TASK INSTRUCTIONS
Nothing but an exact copy of the listing should be given.
........
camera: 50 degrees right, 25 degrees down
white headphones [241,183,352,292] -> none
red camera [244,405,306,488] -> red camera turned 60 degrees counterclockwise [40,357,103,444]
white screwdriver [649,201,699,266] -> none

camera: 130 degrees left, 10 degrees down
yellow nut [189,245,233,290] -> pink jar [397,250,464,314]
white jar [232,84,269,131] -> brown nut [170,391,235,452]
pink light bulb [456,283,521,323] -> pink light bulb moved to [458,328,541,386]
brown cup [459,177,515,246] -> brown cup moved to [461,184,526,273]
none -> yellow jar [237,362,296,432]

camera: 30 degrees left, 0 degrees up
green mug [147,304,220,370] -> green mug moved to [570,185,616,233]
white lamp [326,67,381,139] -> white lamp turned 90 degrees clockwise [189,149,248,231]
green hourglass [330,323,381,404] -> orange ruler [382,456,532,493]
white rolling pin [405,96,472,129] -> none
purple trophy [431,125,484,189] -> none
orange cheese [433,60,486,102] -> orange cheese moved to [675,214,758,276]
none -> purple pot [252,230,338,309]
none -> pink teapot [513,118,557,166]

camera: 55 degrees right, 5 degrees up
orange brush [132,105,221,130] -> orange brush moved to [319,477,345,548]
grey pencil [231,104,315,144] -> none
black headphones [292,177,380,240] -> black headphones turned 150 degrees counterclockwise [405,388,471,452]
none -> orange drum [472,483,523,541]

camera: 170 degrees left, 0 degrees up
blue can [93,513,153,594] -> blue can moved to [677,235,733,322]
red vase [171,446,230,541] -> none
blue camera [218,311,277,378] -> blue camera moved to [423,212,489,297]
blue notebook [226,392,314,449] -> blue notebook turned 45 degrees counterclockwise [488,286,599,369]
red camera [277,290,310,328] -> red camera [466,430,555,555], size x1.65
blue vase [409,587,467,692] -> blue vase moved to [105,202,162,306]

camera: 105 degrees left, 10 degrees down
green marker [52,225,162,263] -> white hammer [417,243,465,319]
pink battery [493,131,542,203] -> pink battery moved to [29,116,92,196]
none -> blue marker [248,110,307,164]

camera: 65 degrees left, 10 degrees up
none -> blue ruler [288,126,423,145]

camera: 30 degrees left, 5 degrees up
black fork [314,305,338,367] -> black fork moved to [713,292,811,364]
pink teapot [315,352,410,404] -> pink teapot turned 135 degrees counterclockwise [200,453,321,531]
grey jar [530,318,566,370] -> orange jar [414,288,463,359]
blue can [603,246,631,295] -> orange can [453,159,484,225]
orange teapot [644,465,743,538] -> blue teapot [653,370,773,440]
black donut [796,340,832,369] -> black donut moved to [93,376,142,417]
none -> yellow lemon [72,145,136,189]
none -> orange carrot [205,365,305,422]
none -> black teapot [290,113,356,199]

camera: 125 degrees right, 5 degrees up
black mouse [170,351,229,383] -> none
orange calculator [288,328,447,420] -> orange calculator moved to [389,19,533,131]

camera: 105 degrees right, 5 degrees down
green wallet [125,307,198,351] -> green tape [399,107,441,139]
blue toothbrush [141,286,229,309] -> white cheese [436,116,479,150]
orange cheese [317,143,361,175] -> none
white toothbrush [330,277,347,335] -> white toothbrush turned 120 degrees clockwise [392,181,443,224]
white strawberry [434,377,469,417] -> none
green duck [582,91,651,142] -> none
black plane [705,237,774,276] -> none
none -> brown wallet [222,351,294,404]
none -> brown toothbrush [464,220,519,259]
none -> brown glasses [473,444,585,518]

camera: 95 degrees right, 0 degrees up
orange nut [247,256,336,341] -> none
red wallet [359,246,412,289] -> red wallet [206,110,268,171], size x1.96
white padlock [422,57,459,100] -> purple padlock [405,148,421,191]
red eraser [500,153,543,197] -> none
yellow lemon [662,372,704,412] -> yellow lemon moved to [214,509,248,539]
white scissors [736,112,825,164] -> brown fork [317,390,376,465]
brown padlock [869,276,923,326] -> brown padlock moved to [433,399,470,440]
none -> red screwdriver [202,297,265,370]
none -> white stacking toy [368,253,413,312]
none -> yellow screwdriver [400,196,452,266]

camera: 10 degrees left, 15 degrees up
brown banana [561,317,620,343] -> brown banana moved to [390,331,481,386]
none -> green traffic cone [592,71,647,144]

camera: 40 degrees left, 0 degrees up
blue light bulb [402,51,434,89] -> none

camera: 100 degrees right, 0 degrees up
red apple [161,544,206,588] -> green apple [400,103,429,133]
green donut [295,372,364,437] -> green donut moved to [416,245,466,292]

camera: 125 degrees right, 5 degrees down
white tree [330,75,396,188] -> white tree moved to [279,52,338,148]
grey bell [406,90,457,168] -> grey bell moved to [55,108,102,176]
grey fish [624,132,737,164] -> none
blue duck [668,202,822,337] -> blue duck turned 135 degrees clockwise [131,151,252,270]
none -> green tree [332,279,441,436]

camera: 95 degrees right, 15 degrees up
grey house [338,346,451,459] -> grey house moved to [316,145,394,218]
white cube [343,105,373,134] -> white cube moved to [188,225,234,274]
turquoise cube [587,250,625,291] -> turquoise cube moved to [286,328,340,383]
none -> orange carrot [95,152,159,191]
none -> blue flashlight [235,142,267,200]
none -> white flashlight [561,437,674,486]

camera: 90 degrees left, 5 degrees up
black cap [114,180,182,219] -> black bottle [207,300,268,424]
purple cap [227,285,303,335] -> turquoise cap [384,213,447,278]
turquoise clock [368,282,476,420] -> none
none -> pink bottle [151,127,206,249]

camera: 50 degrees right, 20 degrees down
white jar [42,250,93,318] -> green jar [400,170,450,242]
........
RESPONSE
camera: 50 degrees right, 25 degrees down
white headphones [241,183,352,292] -> none
red camera [244,405,306,488] -> red camera turned 60 degrees counterclockwise [40,357,103,444]
white screwdriver [649,201,699,266] -> none

camera: 130 degrees left, 10 degrees down
yellow nut [189,245,233,290] -> pink jar [397,250,464,314]
white jar [232,84,269,131] -> brown nut [170,391,235,452]
pink light bulb [456,283,521,323] -> pink light bulb moved to [458,328,541,386]
brown cup [459,177,515,246] -> brown cup moved to [461,184,526,273]
none -> yellow jar [237,362,296,432]

camera: 30 degrees left, 0 degrees up
green mug [147,304,220,370] -> green mug moved to [570,185,616,233]
white lamp [326,67,381,139] -> white lamp turned 90 degrees clockwise [189,149,248,231]
green hourglass [330,323,381,404] -> orange ruler [382,456,532,493]
white rolling pin [405,96,472,129] -> none
purple trophy [431,125,484,189] -> none
orange cheese [433,60,486,102] -> orange cheese moved to [675,214,758,276]
none -> purple pot [252,230,338,309]
none -> pink teapot [513,118,557,166]

camera: 55 degrees right, 5 degrees up
orange brush [132,105,221,130] -> orange brush moved to [319,477,345,548]
grey pencil [231,104,315,144] -> none
black headphones [292,177,380,240] -> black headphones turned 150 degrees counterclockwise [405,388,471,452]
none -> orange drum [472,483,523,541]

camera: 170 degrees left, 0 degrees up
blue can [93,513,153,594] -> blue can moved to [677,235,733,322]
red vase [171,446,230,541] -> none
blue camera [218,311,277,378] -> blue camera moved to [423,212,489,297]
blue notebook [226,392,314,449] -> blue notebook turned 45 degrees counterclockwise [488,286,599,369]
red camera [277,290,310,328] -> red camera [466,430,555,555], size x1.65
blue vase [409,587,467,692] -> blue vase moved to [105,202,162,306]

camera: 105 degrees left, 10 degrees down
green marker [52,225,162,263] -> white hammer [417,243,465,319]
pink battery [493,131,542,203] -> pink battery moved to [29,116,92,196]
none -> blue marker [248,110,307,164]

camera: 65 degrees left, 10 degrees up
none -> blue ruler [288,126,423,145]

camera: 30 degrees left, 5 degrees up
black fork [314,305,338,367] -> black fork moved to [713,292,811,364]
pink teapot [315,352,410,404] -> pink teapot turned 135 degrees counterclockwise [200,453,321,531]
grey jar [530,318,566,370] -> orange jar [414,288,463,359]
blue can [603,246,631,295] -> orange can [453,159,484,225]
orange teapot [644,465,743,538] -> blue teapot [653,370,773,440]
black donut [796,340,832,369] -> black donut moved to [93,376,142,417]
none -> yellow lemon [72,145,136,189]
none -> orange carrot [205,365,305,422]
none -> black teapot [290,113,356,199]

camera: 125 degrees right, 5 degrees up
black mouse [170,351,229,383] -> none
orange calculator [288,328,447,420] -> orange calculator moved to [389,19,533,131]

camera: 105 degrees right, 5 degrees down
green wallet [125,307,198,351] -> green tape [399,107,441,139]
blue toothbrush [141,286,229,309] -> white cheese [436,116,479,150]
orange cheese [317,143,361,175] -> none
white toothbrush [330,277,347,335] -> white toothbrush turned 120 degrees clockwise [392,181,443,224]
white strawberry [434,377,469,417] -> none
green duck [582,91,651,142] -> none
black plane [705,237,774,276] -> none
none -> brown wallet [222,351,294,404]
none -> brown toothbrush [464,220,519,259]
none -> brown glasses [473,444,585,518]

camera: 95 degrees right, 0 degrees up
orange nut [247,256,336,341] -> none
red wallet [359,246,412,289] -> red wallet [206,110,268,171], size x1.96
white padlock [422,57,459,100] -> purple padlock [405,148,421,191]
red eraser [500,153,543,197] -> none
yellow lemon [662,372,704,412] -> yellow lemon moved to [214,509,248,539]
white scissors [736,112,825,164] -> brown fork [317,390,376,465]
brown padlock [869,276,923,326] -> brown padlock moved to [433,399,470,440]
none -> red screwdriver [202,297,265,370]
none -> white stacking toy [368,253,413,312]
none -> yellow screwdriver [400,196,452,266]

camera: 10 degrees left, 15 degrees up
brown banana [561,317,620,343] -> brown banana moved to [390,331,481,386]
none -> green traffic cone [592,71,647,144]

camera: 40 degrees left, 0 degrees up
blue light bulb [402,51,434,89] -> none

camera: 100 degrees right, 0 degrees up
red apple [161,544,206,588] -> green apple [400,103,429,133]
green donut [295,372,364,437] -> green donut moved to [416,245,466,292]

camera: 125 degrees right, 5 degrees down
white tree [330,75,396,188] -> white tree moved to [279,52,338,148]
grey bell [406,90,457,168] -> grey bell moved to [55,108,102,176]
grey fish [624,132,737,164] -> none
blue duck [668,202,822,337] -> blue duck turned 135 degrees clockwise [131,151,252,270]
none -> green tree [332,279,441,436]

camera: 95 degrees right, 15 degrees up
grey house [338,346,451,459] -> grey house moved to [316,145,394,218]
white cube [343,105,373,134] -> white cube moved to [188,225,234,274]
turquoise cube [587,250,625,291] -> turquoise cube moved to [286,328,340,383]
none -> orange carrot [95,152,159,191]
none -> blue flashlight [235,142,267,200]
none -> white flashlight [561,437,674,486]

camera: 90 degrees left, 5 degrees up
black cap [114,180,182,219] -> black bottle [207,300,268,424]
purple cap [227,285,303,335] -> turquoise cap [384,213,447,278]
turquoise clock [368,282,476,420] -> none
none -> pink bottle [151,127,206,249]

camera: 50 degrees right, 20 degrees down
white jar [42,250,93,318] -> green jar [400,170,450,242]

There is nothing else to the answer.